(Detected change data)

((

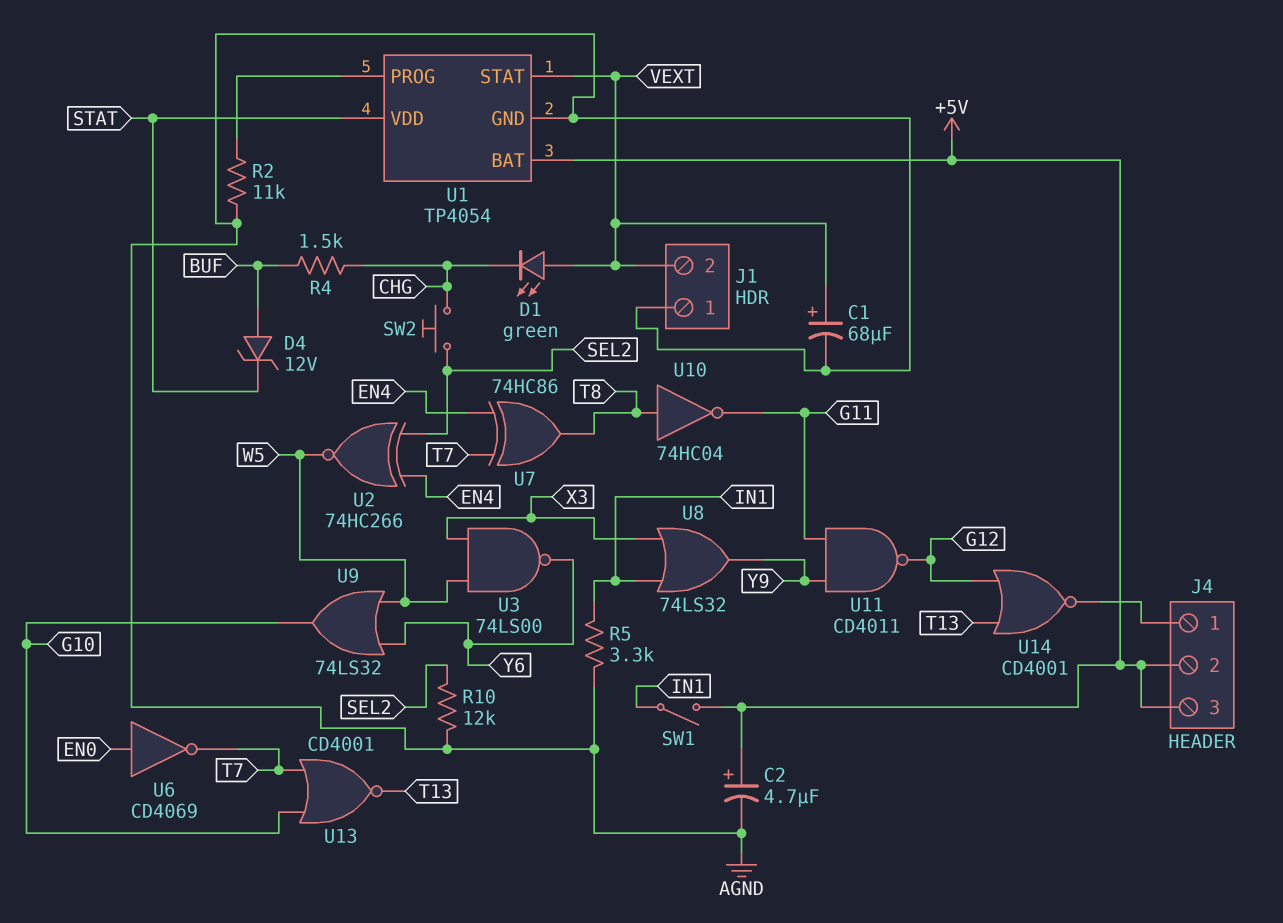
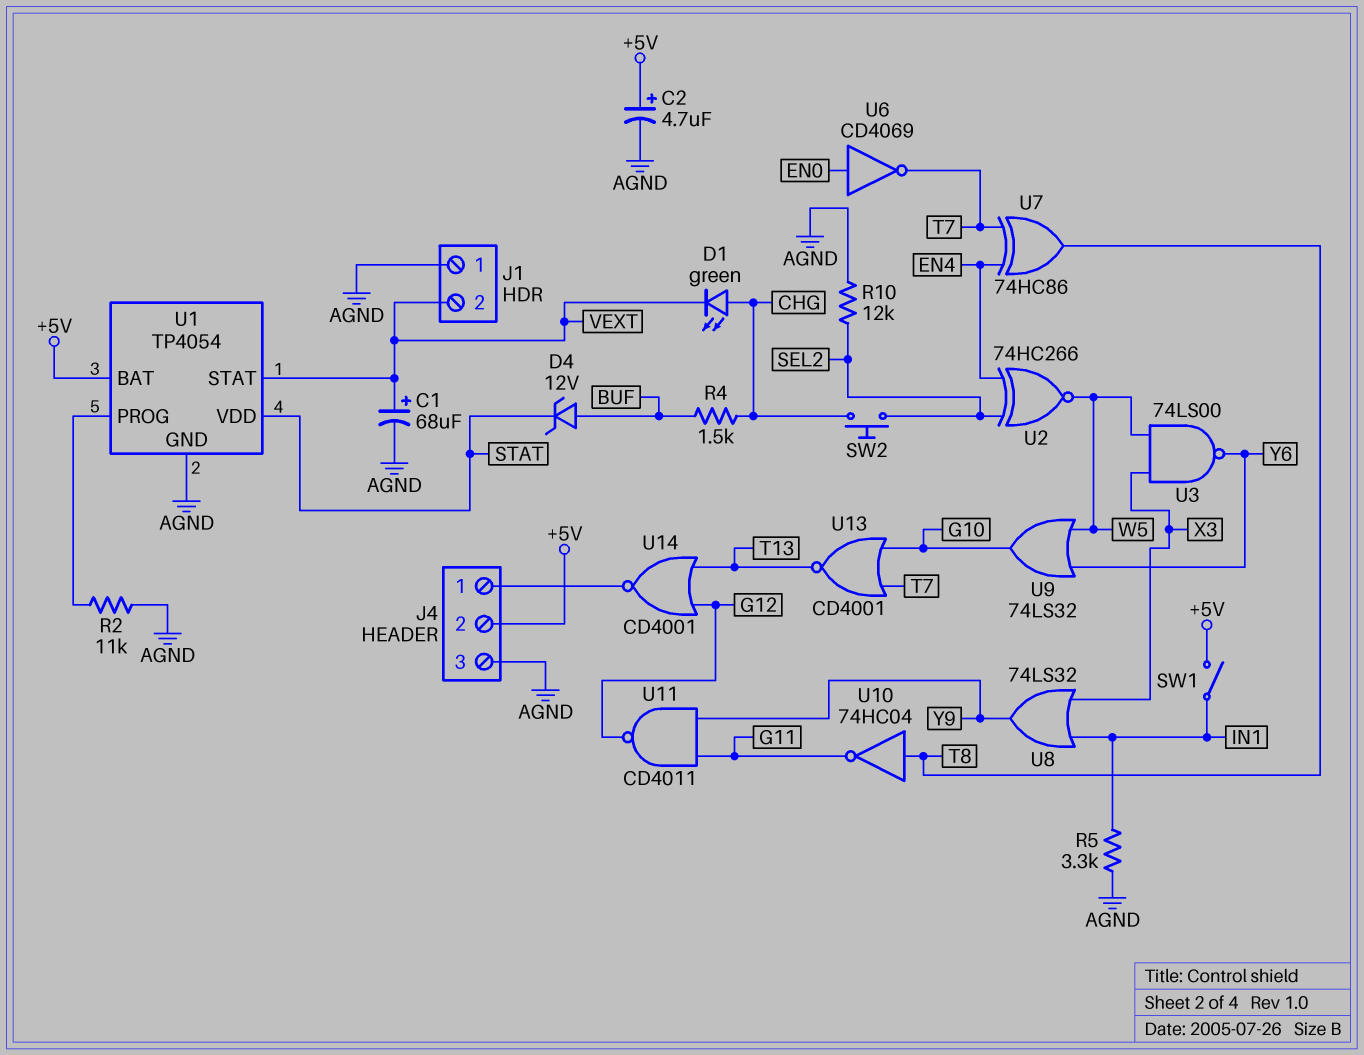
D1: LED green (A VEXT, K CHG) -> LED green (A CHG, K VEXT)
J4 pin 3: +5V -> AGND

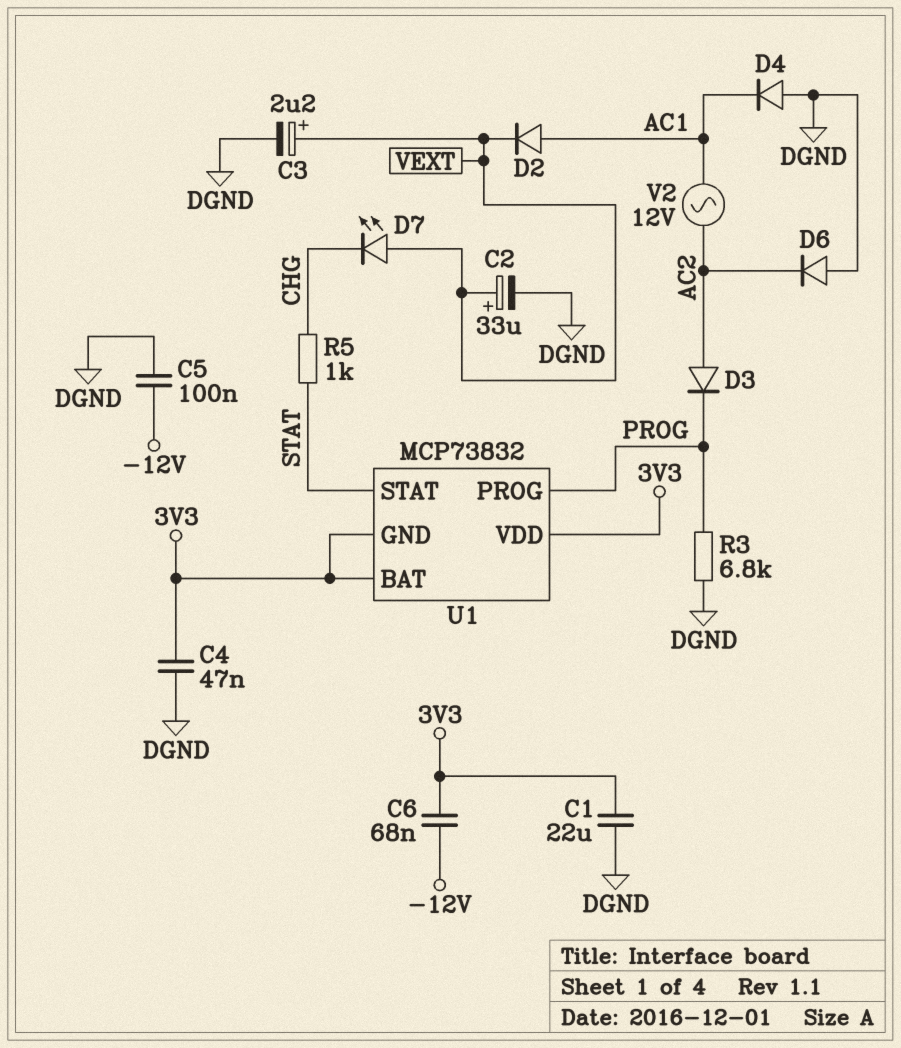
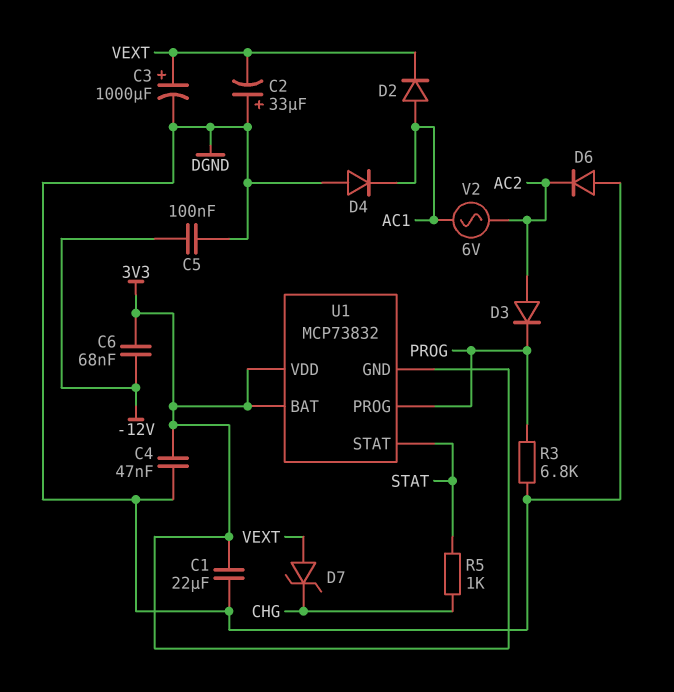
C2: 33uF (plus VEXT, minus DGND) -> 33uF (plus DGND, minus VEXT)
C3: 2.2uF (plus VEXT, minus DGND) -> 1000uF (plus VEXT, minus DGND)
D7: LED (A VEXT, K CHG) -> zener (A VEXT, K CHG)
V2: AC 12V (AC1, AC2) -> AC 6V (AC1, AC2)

))
((

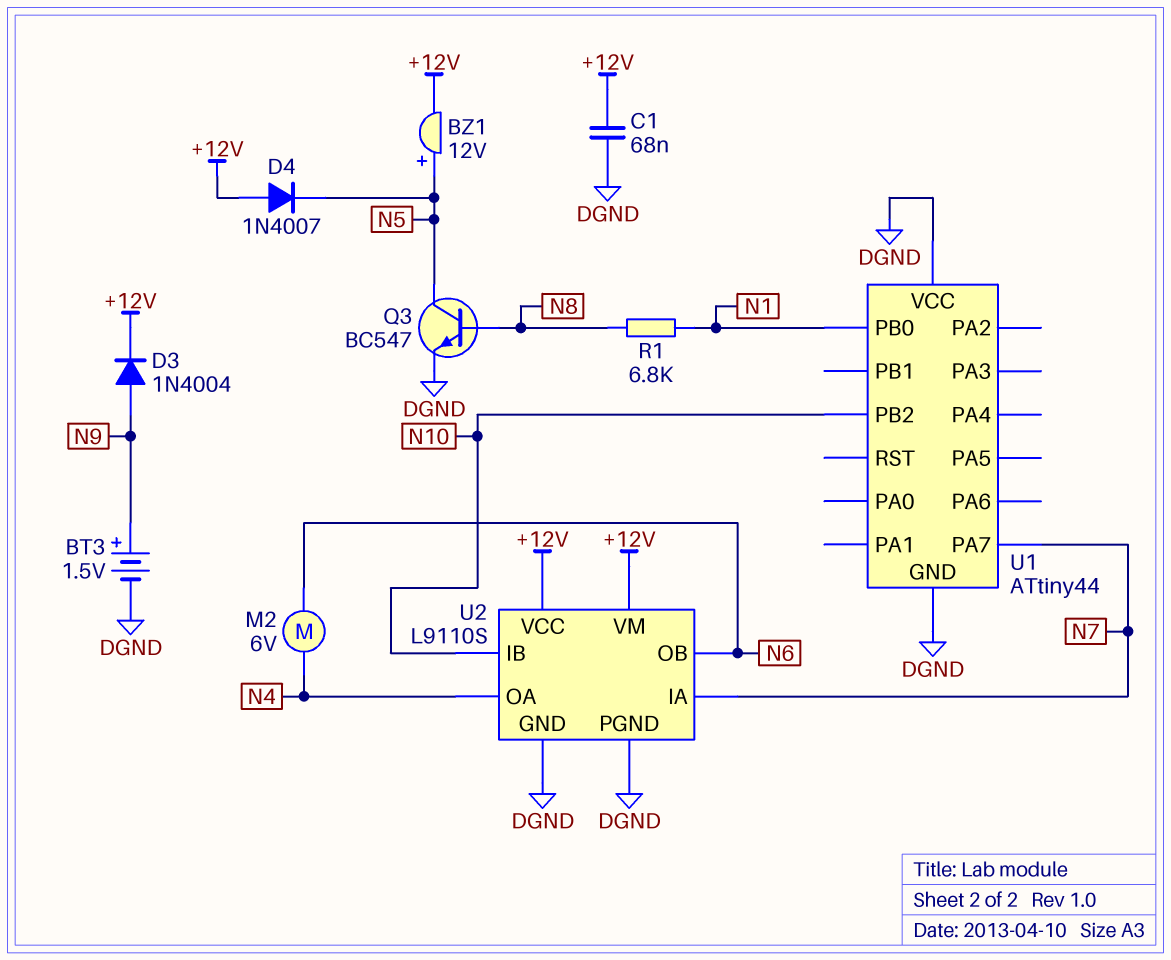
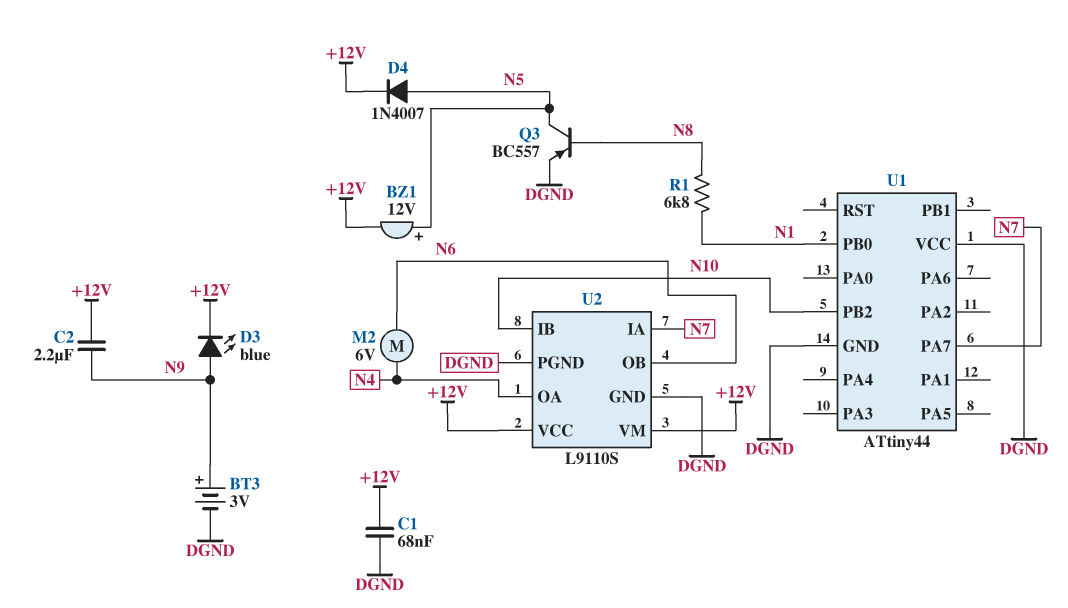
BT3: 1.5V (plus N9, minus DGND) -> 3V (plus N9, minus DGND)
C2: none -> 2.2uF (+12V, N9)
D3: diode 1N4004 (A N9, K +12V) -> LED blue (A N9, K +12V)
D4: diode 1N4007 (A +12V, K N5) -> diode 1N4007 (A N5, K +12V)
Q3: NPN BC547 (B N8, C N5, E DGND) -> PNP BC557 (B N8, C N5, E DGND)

))
((

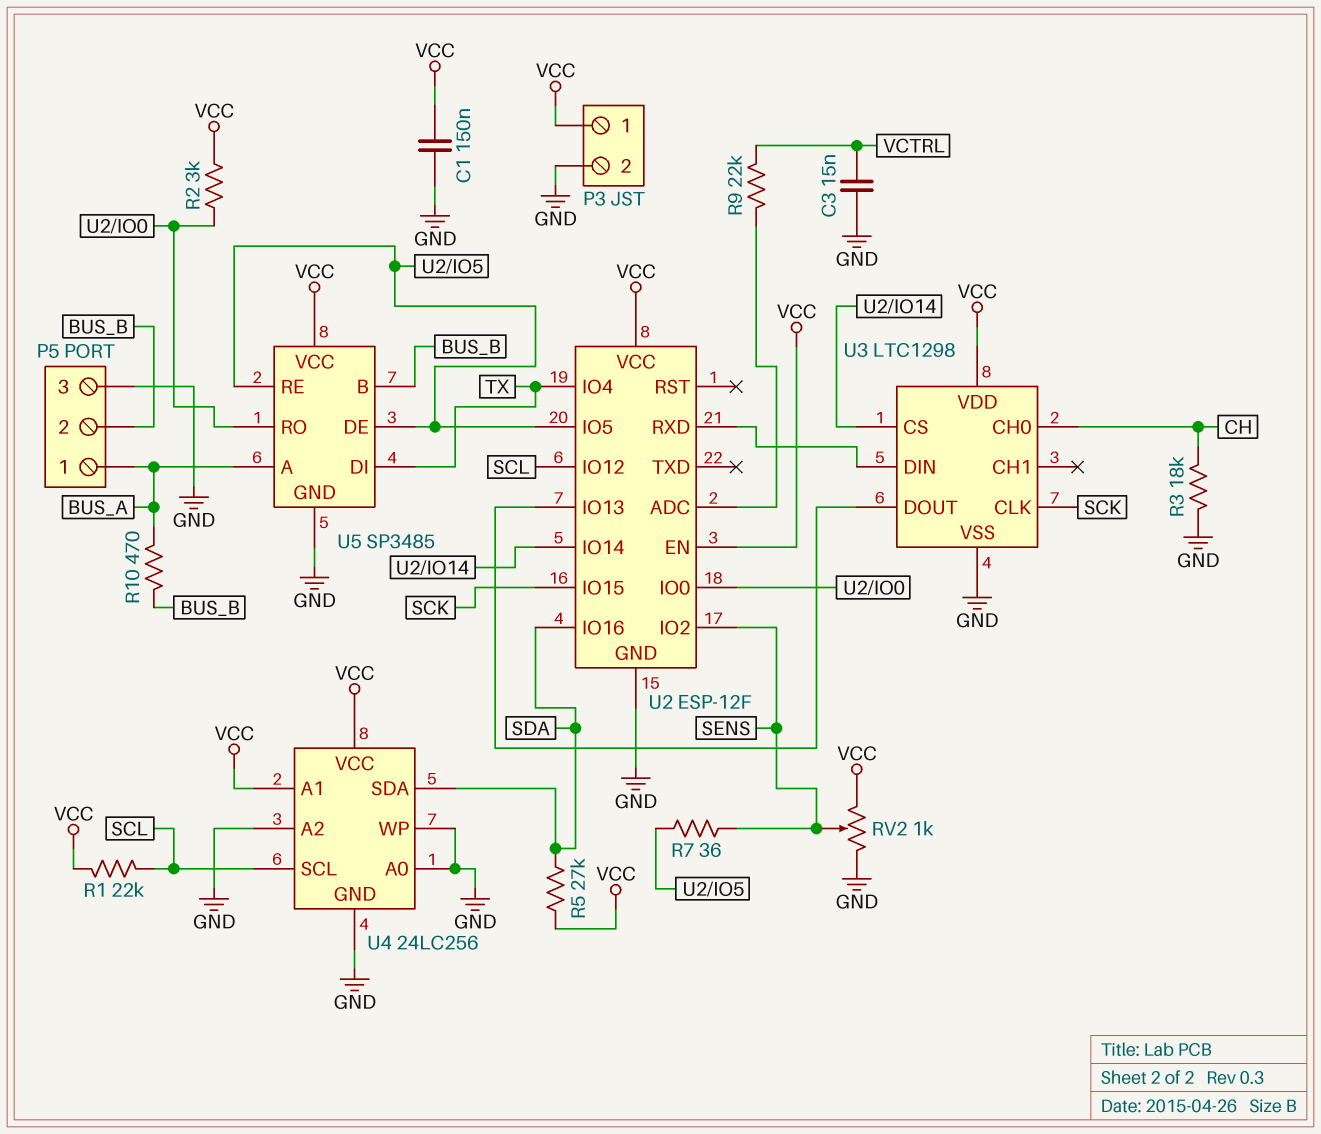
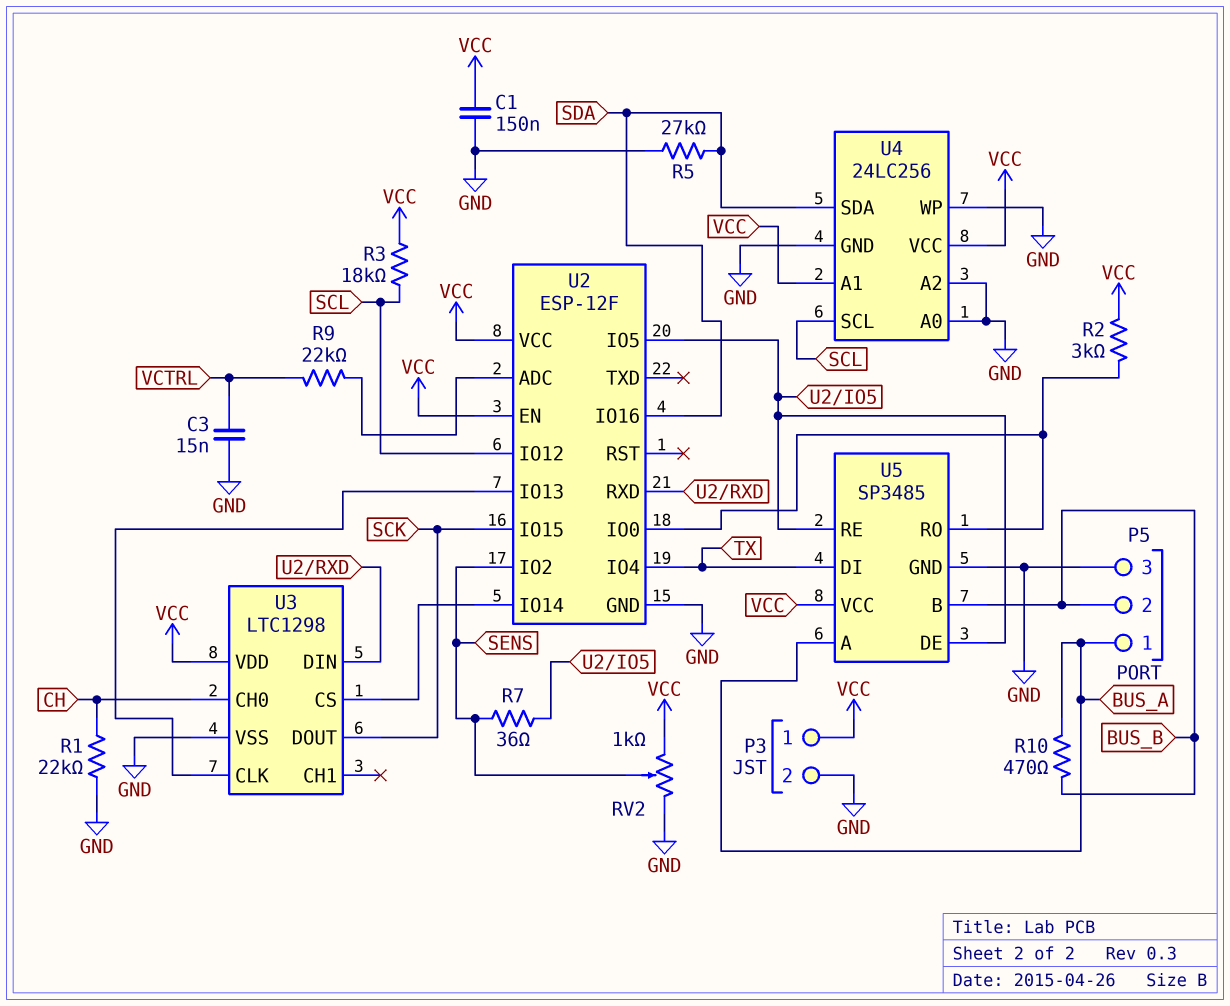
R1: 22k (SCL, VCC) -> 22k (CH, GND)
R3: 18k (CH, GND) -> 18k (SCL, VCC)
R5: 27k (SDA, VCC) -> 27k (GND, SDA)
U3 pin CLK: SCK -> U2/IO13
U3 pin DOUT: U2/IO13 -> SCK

))

**Exercise brief**
The answer must be the lines above from the one containing "D1: LED green" through the one containing "V2: AC 12V (AC1, AC2) -> AC 6V (AC1, AC2)", reproduced exactly, with no pictures and nothing else.

**Problem solution**
D1: LED green (A VEXT, K CHG) -> LED green (A CHG, K VEXT)
J4 pin 3: +5V -> AGND

C2: 33uF (plus VEXT, minus DGND) -> 33uF (plus DGND, minus VEXT)
C3: 2.2uF (plus VEXT, minus DGND) -> 1000uF (plus VEXT, minus DGND)
D7: LED (A VEXT, K CHG) -> zener (A VEXT, K CHG)
V2: AC 12V (AC1, AC2) -> AC 6V (AC1, AC2)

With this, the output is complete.